### Requirement
Would you please transcribe, exactly as written, the lines of the entries below starting at the one that holds "R115: 1.1k (GND, VDD) -> 1.1k (VDD, W10)" and ending at the one that holds "U10 pin SER: none -> MOSI", both included?

:::

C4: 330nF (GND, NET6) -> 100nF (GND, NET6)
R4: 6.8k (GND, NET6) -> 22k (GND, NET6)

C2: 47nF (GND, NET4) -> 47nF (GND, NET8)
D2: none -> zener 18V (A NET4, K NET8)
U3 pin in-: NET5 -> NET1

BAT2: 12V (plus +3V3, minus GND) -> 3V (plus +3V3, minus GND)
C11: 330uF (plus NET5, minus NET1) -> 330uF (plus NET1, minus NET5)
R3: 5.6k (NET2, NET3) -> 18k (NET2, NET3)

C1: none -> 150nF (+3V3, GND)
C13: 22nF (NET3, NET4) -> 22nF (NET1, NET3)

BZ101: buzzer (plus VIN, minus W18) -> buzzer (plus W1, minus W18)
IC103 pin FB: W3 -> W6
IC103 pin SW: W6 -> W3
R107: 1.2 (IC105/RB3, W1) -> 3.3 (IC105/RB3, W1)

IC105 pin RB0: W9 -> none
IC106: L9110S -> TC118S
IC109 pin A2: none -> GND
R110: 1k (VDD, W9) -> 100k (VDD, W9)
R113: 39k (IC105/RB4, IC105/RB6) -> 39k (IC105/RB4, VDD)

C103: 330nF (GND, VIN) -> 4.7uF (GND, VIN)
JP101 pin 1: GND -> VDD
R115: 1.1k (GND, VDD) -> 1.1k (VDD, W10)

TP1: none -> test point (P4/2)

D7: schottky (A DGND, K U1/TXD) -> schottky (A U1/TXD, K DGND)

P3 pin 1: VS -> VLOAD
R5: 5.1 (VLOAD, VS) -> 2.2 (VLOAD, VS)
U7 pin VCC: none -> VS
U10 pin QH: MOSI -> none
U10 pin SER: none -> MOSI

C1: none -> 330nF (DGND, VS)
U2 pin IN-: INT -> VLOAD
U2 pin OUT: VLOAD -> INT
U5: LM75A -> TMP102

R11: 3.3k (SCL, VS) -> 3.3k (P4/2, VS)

:::

### Solution to this problem
R115: 1.1k (GND, VDD) -> 1.1k (VDD, W10)

TP1: none -> test point (P4/2)

D7: schottky (A DGND, K U1/TXD) -> schottky (A U1/TXD, K DGND)

P3 pin 1: VS -> VLOAD
R5: 5.1 (VLOAD, VS) -> 2.2 (VLOAD, VS)
U7 pin VCC: none -> VS
U10 pin QH: MOSI -> none
U10 pin SER: none -> MOSI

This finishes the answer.